The problem —
Lay out the lines from the one containing "black arrow: moved 1 px right, 4 px down" through the one containing "pink rectangle: moved 2 px left", both included, as a JSON list of strings with one string per line, skipping blank lines.

Supplied records —
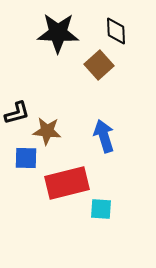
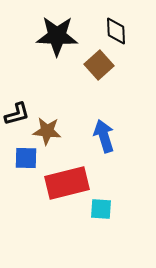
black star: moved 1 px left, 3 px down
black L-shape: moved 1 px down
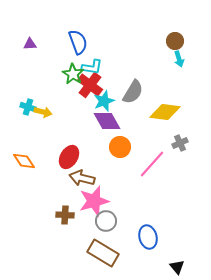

---

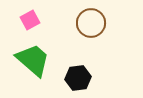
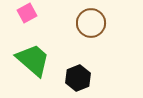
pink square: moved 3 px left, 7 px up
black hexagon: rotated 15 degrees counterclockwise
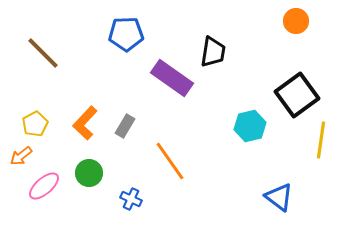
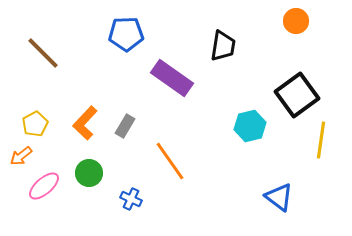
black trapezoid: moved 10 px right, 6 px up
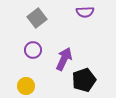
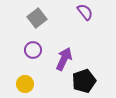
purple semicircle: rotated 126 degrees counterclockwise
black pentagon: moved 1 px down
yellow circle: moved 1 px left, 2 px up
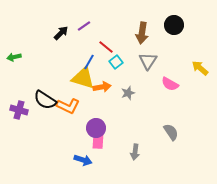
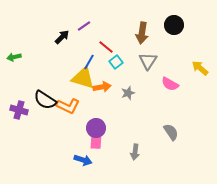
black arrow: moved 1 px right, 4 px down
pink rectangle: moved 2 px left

The output —
[
  "black arrow: moved 1 px right, 4 px down",
  "pink rectangle: moved 2 px left"
]